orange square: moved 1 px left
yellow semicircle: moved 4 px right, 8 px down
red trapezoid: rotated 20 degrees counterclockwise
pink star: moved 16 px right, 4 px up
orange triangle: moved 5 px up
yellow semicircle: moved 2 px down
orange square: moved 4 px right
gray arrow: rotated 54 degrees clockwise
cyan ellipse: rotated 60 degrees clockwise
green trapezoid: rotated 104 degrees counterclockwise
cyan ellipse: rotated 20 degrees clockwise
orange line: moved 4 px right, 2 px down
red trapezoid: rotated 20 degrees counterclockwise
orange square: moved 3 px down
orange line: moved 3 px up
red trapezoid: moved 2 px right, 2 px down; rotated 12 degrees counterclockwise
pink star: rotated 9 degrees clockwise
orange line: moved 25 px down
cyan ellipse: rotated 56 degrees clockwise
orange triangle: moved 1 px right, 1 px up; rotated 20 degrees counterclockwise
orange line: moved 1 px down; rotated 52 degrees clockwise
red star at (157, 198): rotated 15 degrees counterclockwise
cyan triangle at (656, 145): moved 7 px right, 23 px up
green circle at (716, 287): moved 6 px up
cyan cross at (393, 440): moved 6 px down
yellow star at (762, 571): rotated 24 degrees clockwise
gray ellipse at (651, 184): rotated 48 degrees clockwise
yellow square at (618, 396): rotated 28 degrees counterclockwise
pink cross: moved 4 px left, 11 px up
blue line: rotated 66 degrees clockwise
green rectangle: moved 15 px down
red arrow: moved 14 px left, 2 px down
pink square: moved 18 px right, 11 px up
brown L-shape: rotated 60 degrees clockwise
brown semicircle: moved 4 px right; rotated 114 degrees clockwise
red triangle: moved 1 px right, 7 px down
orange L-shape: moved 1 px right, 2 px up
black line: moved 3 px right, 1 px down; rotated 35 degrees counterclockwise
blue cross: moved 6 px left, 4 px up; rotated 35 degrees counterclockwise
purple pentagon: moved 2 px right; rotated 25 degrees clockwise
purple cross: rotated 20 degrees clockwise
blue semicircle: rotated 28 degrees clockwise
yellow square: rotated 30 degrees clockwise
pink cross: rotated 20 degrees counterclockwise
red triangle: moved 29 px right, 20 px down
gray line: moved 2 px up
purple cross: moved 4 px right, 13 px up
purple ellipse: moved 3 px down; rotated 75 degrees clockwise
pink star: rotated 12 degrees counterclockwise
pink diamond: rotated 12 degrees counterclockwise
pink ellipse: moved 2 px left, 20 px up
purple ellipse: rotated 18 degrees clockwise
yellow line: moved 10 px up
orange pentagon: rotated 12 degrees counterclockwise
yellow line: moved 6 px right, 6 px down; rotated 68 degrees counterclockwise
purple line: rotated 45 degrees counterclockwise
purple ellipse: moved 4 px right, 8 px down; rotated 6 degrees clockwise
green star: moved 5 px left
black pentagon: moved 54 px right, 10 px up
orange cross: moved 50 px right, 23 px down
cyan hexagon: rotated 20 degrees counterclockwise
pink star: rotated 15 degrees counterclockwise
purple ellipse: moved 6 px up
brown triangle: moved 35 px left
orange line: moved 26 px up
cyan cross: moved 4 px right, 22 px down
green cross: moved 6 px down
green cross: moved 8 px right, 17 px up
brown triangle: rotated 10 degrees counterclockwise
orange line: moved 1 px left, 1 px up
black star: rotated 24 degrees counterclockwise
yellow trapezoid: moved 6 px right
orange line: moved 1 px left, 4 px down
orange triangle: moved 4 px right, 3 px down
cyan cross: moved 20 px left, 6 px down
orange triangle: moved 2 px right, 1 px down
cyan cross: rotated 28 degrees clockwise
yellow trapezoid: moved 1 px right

● ● ● ●

• **PROBLEM**:
Write out, unchanged, the lines of the listing above from its first line through the line holding "orange line: moved 3 px up", both included.

• **FINAL RESULT**:
orange square: moved 1 px left
yellow semicircle: moved 4 px right, 8 px down
red trapezoid: rotated 20 degrees counterclockwise
pink star: moved 16 px right, 4 px up
orange triangle: moved 5 px up
yellow semicircle: moved 2 px down
orange square: moved 4 px right
gray arrow: rotated 54 degrees clockwise
cyan ellipse: rotated 60 degrees clockwise
green trapezoid: rotated 104 degrees counterclockwise
cyan ellipse: rotated 20 degrees clockwise
orange line: moved 4 px right, 2 px down
red trapezoid: rotated 20 degrees counterclockwise
orange square: moved 3 px down
orange line: moved 3 px up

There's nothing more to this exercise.